### Task item
Every entry is to be restated exactly; pictures are not part of the copy.

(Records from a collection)
******

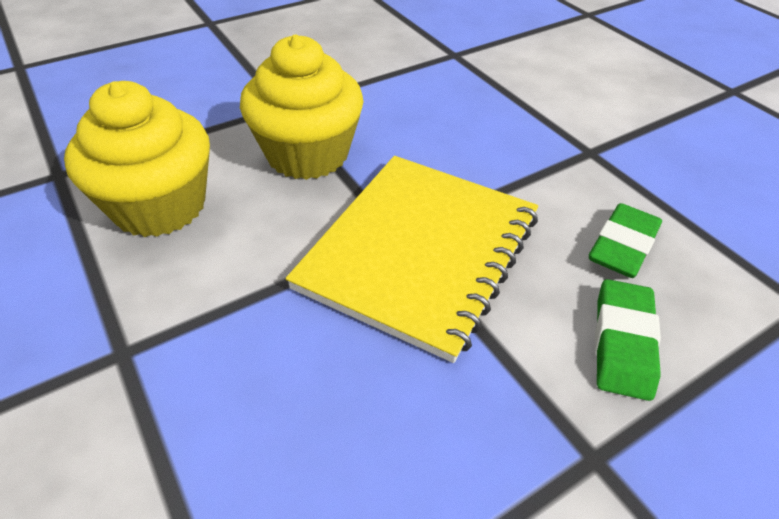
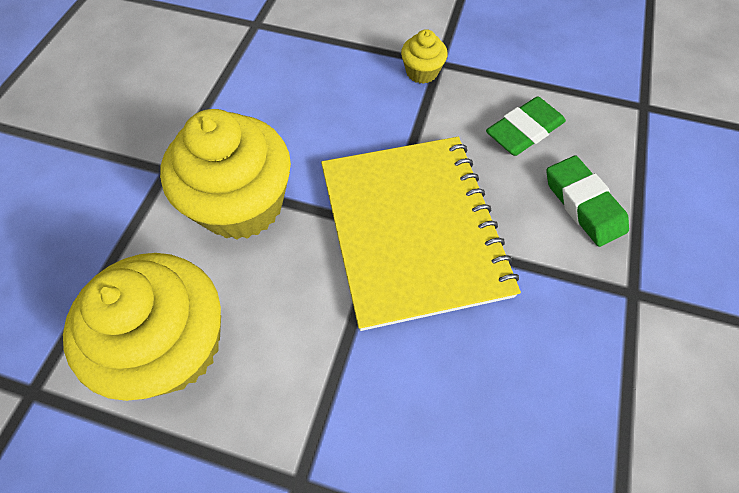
camera: 40 degrees left, 15 degrees up
(564, 150) = (422, 72): none -> yellow cupcake
(622, 246) = (524, 131): green eraser -> green eraser turned 60 degrees clockwise

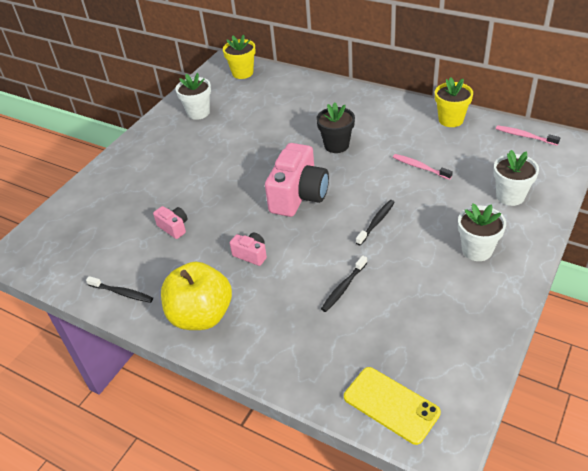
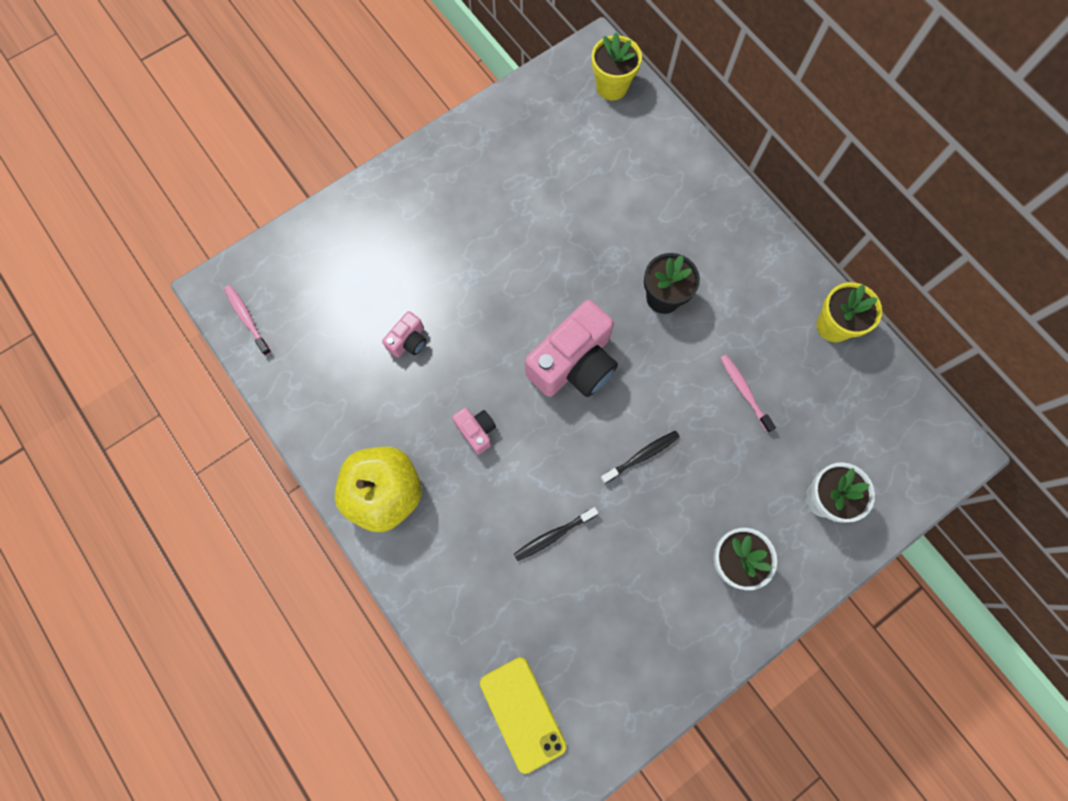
camera: 20 degrees right, 30 degrees up
(122, 293) = (315, 415): black toothbrush -> none
(174, 227) = (408, 341): pink camera -> pink camera turned 60 degrees clockwise
(198, 112) = (520, 142): white flower pot -> none
(524, 136) = (909, 406): pink toothbrush -> pink toothbrush (247, 319)

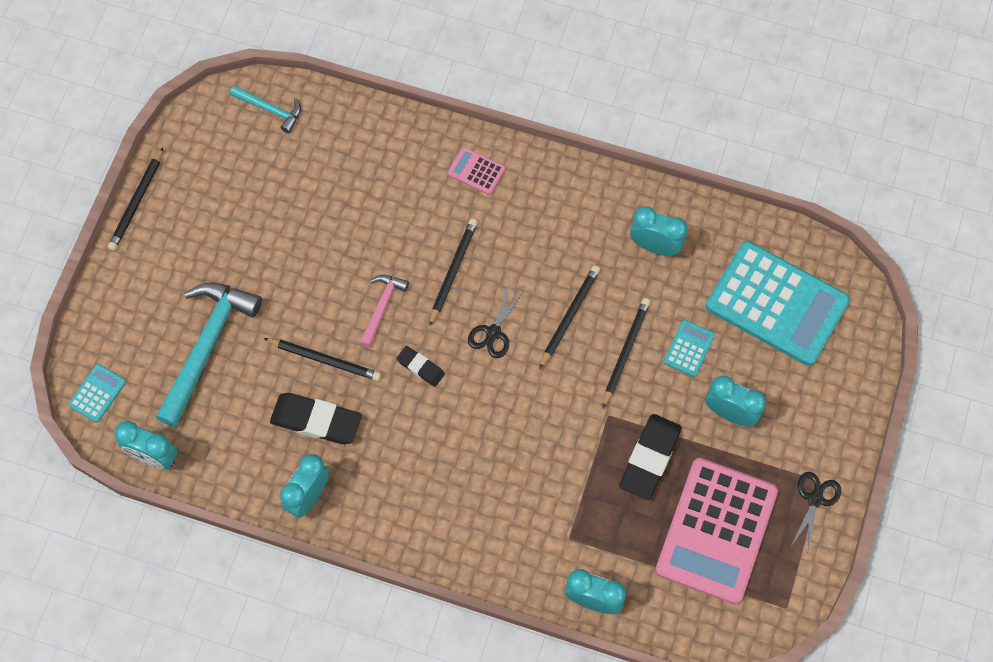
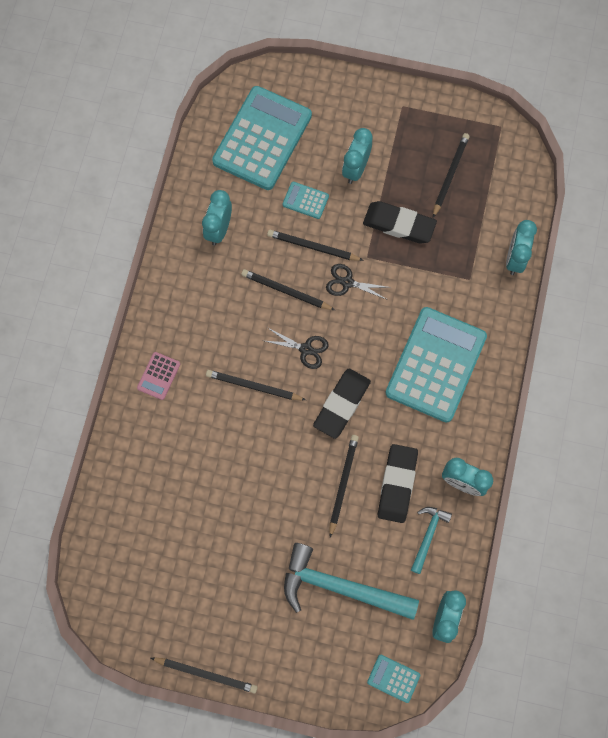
camera: 95 degrees left, 5 degrees up
(270, 110) = (106, 563): turquoise hammer -> turquoise hammer (428, 535)
(382, 307) = (290, 441): pink hammer -> none
(420, 367) = (341, 404): black eraser -> black eraser, size x1.82
(459, 482) = (435, 364): none -> turquoise calculator
(716, 531) = (450, 175): pink calculator -> black pencil
(815, 499) = (416, 109): black scissors -> black scissors (347, 282)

******

### Solution for this task
camera: 40 degrees left, 15 degrees up
(564, 150) = (422, 72): none -> yellow cupcake
(622, 246) = (524, 131): green eraser -> green eraser turned 60 degrees clockwise

camera: 20 degrees right, 30 degrees up
(122, 293) = (315, 415): black toothbrush -> none
(174, 227) = (408, 341): pink camera -> pink camera turned 60 degrees clockwise
(198, 112) = (520, 142): white flower pot -> none
(524, 136) = (909, 406): pink toothbrush -> pink toothbrush (247, 319)

camera: 95 degrees left, 5 degrees up
(270, 110) = (106, 563): turquoise hammer -> turquoise hammer (428, 535)
(382, 307) = (290, 441): pink hammer -> none
(420, 367) = (341, 404): black eraser -> black eraser, size x1.82
(459, 482) = (435, 364): none -> turquoise calculator
(716, 531) = (450, 175): pink calculator -> black pencil
(815, 499) = (416, 109): black scissors -> black scissors (347, 282)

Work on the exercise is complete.